*** WORKING DATA Section Begins ***

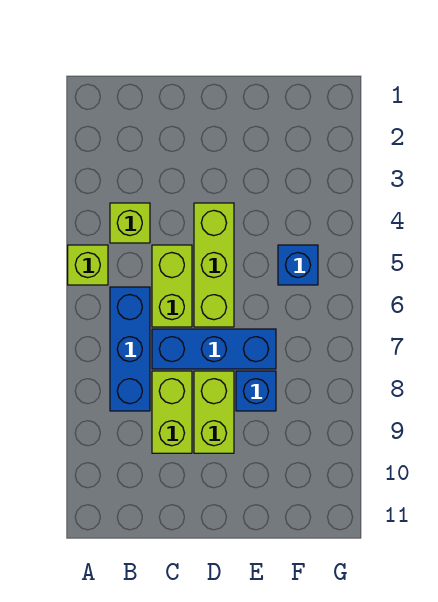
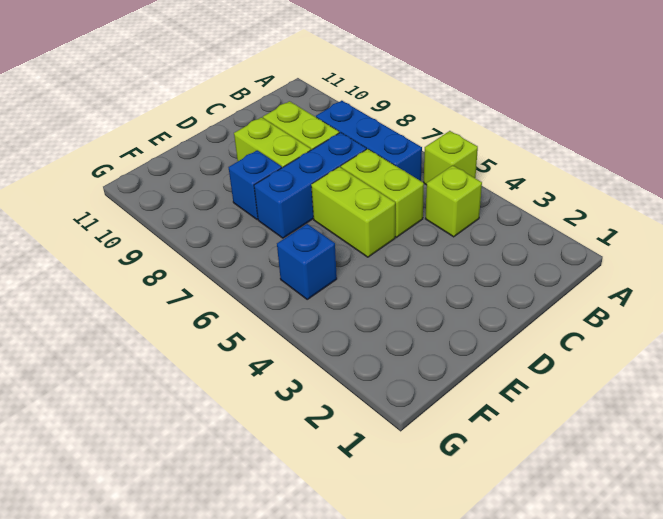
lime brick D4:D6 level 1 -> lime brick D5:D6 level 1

*** WORKING DATA Section Ends ***
*** WORKING DATA Section Begins ***

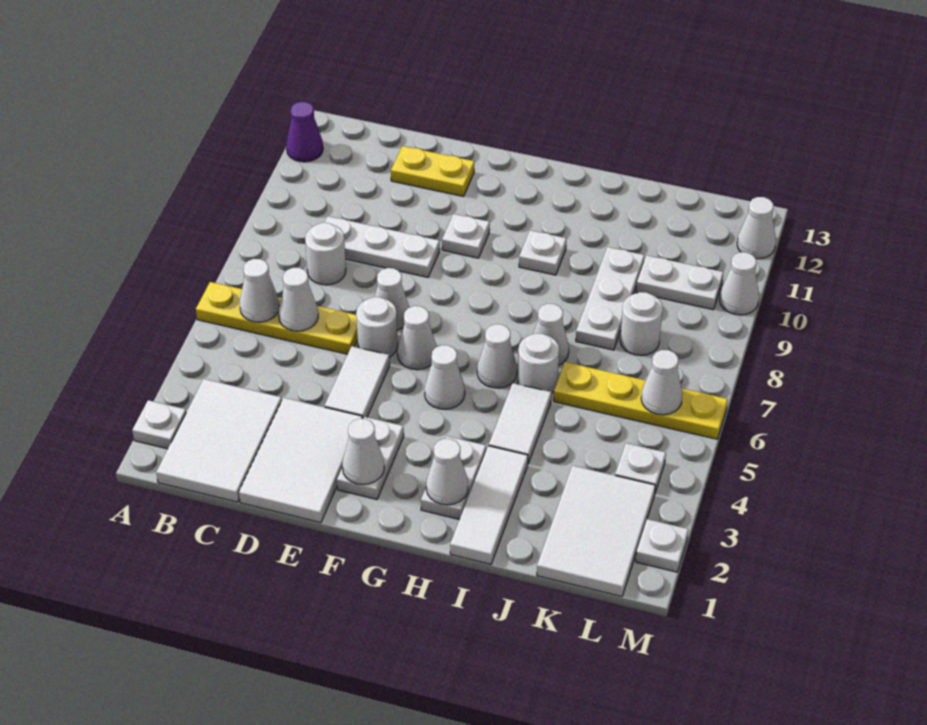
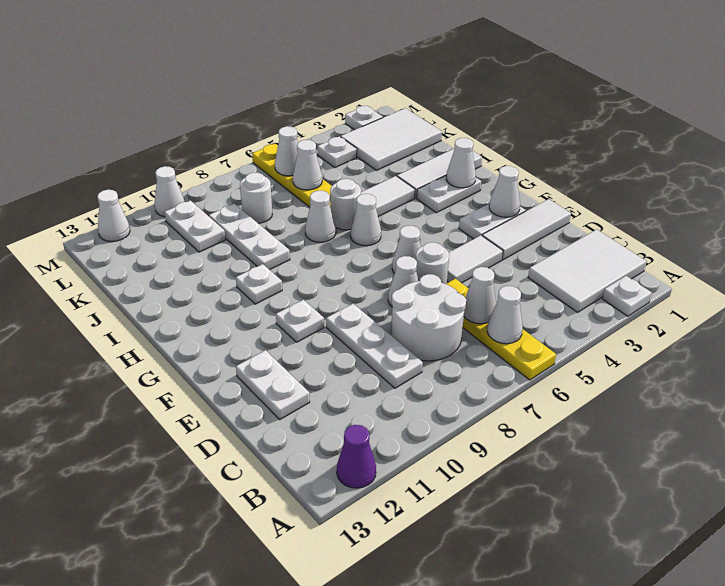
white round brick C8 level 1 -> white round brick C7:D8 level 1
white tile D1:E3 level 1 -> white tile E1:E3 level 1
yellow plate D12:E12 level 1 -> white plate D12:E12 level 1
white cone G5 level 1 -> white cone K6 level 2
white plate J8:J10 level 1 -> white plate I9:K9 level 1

*** WORKING DATA Section Ends ***

(ACTIVITY):
Using the data above, reproduce exactly the lines between those holding "white round brick C8" and "white plate J8:J10", inclusive, and no others.

(EXERCISE SOLUTION):
white round brick C8 level 1 -> white round brick C7:D8 level 1
white tile D1:E3 level 1 -> white tile E1:E3 level 1
yellow plate D12:E12 level 1 -> white plate D12:E12 level 1
white cone G5 level 1 -> white cone K6 level 2
white plate J8:J10 level 1 -> white plate I9:K9 level 1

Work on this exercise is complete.